BEGIN Records for this exercise

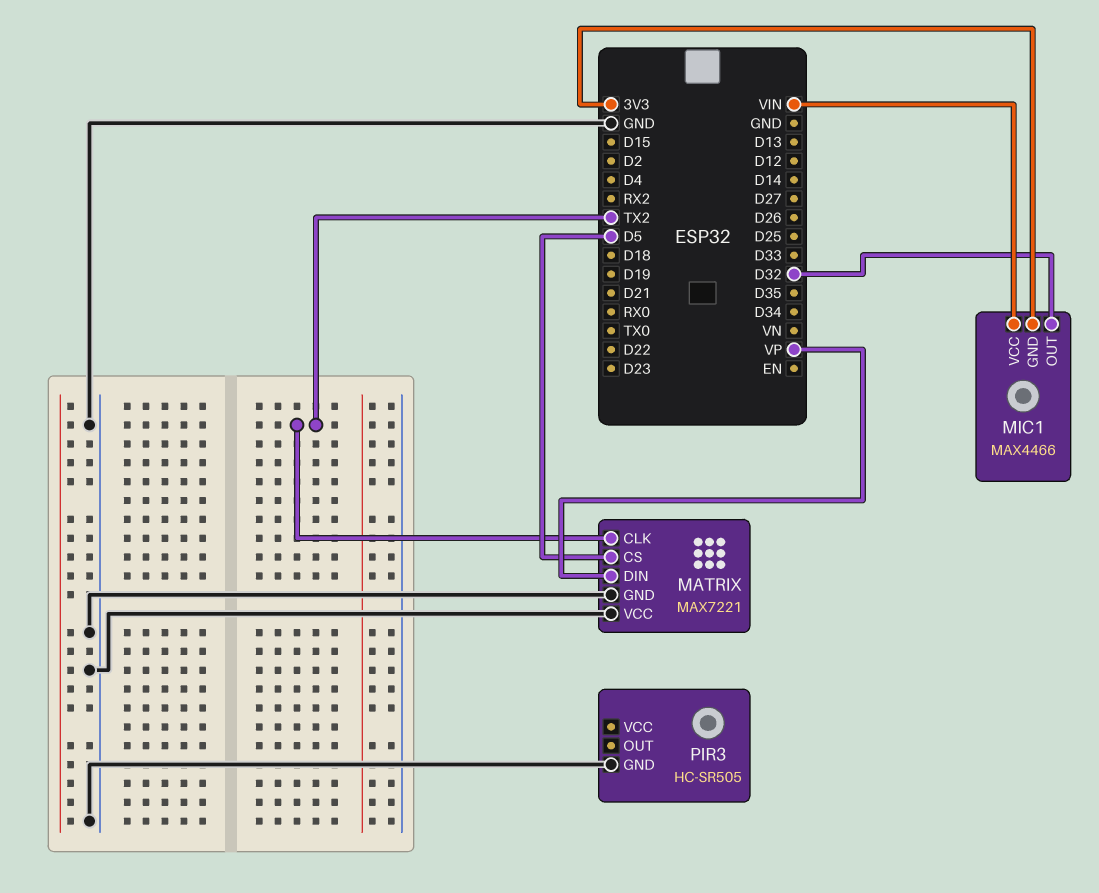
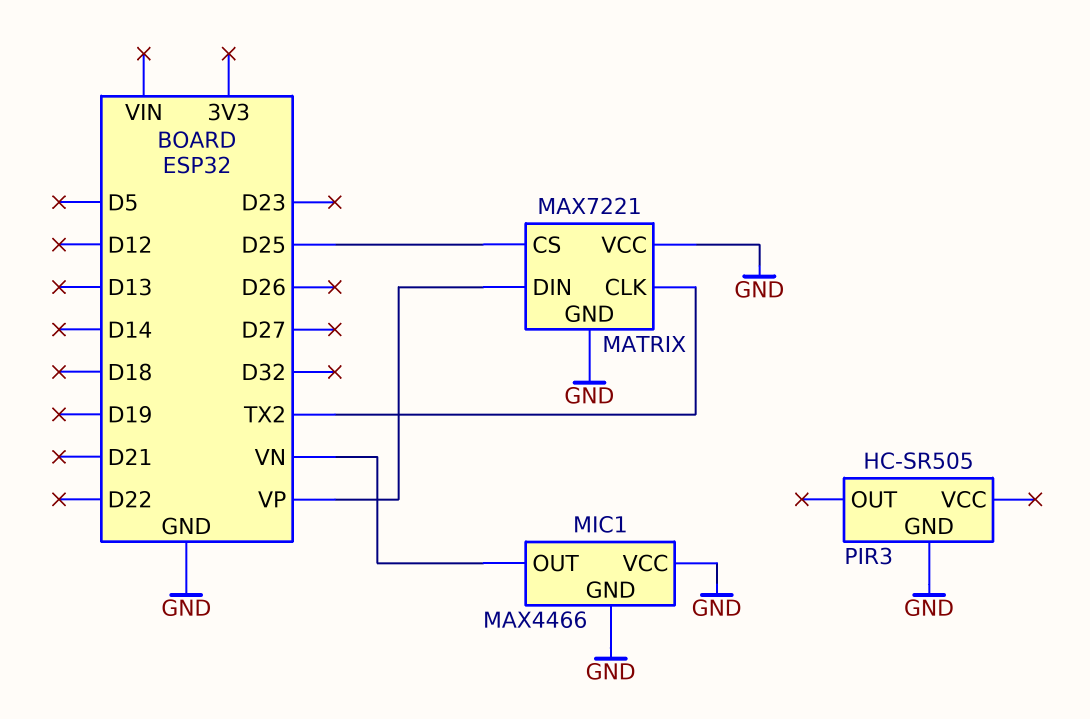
MATRIX pin CS: D5 -> D25
MIC1 pin GND: 3V3 -> GND
MIC1 pin OUT: D32 -> VN
MIC1 pin VCC: VIN -> GND

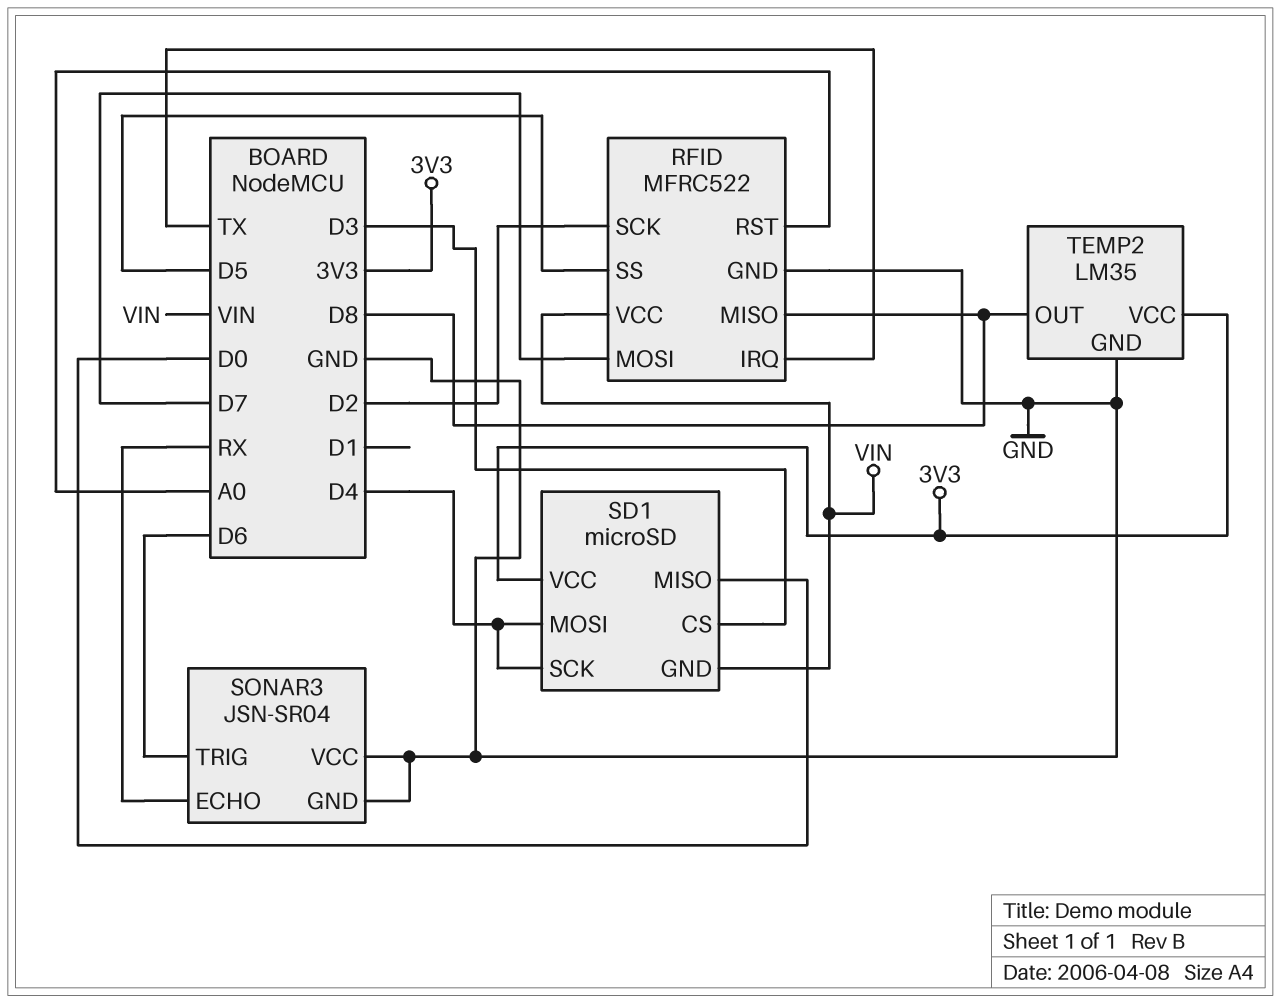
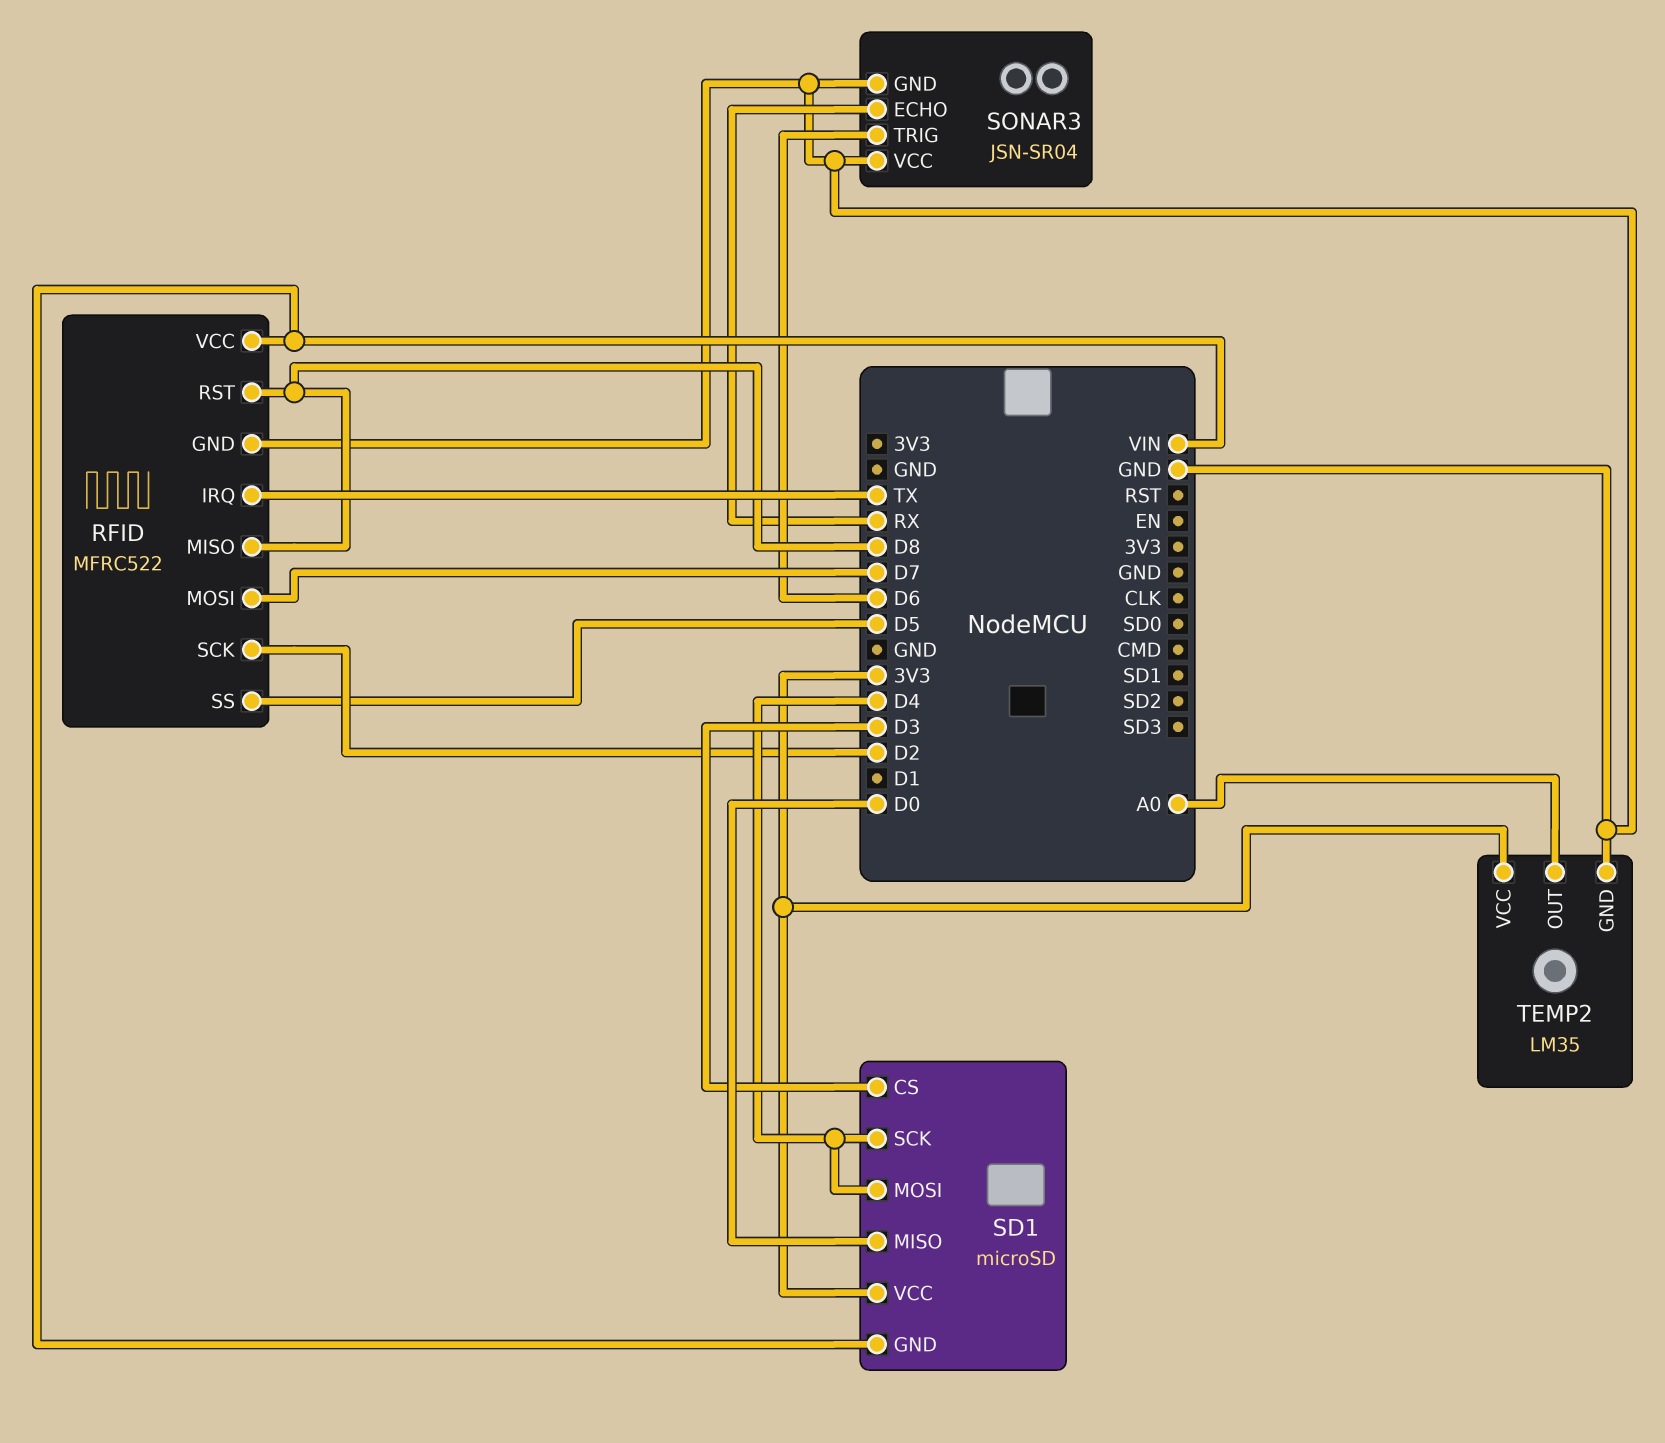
RFID pin RST: A0 -> D8
TEMP2 pin OUT: D8 -> A0

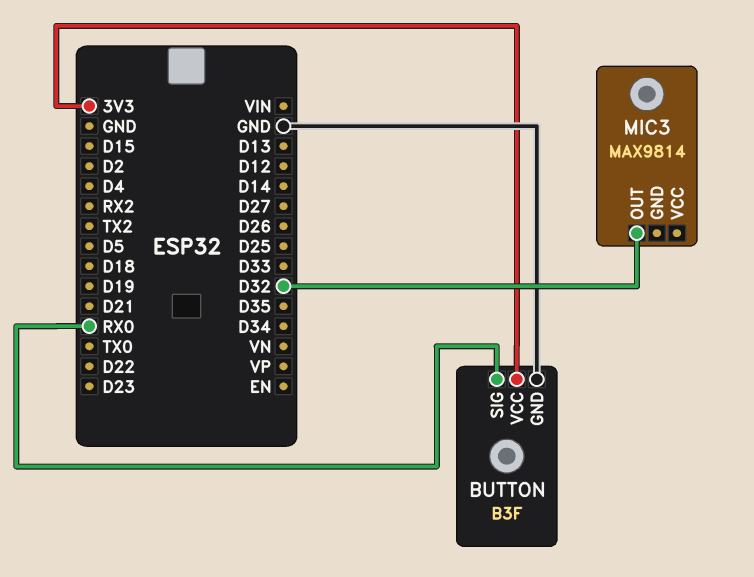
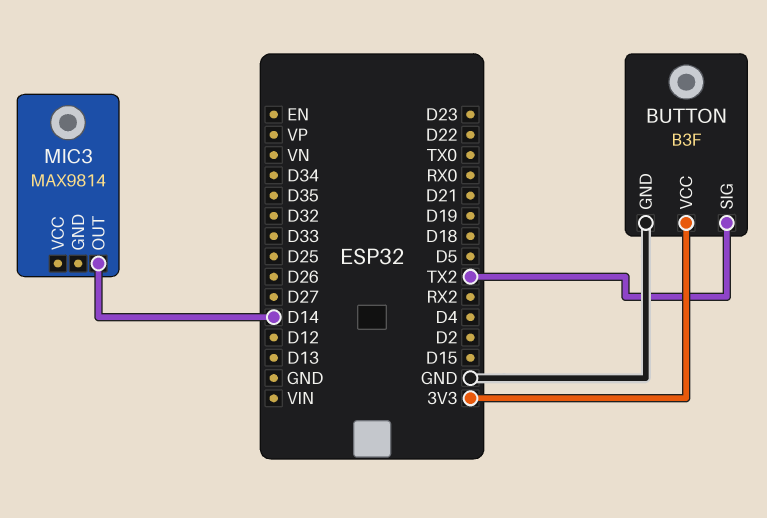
BUTTON pin SIG: RX0 -> TX2
MIC3 pin OUT: D32 -> D14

END Records for this exercise

**Exercise aim**
If pictures appear in the data, omit them and copy all other parts exactly.

**Output below**
MATRIX pin CS: D5 -> D25
MIC1 pin GND: 3V3 -> GND
MIC1 pin OUT: D32 -> VN
MIC1 pin VCC: VIN -> GND

RFID pin RST: A0 -> D8
TEMP2 pin OUT: D8 -> A0

BUTTON pin SIG: RX0 -> TX2
MIC3 pin OUT: D32 -> D14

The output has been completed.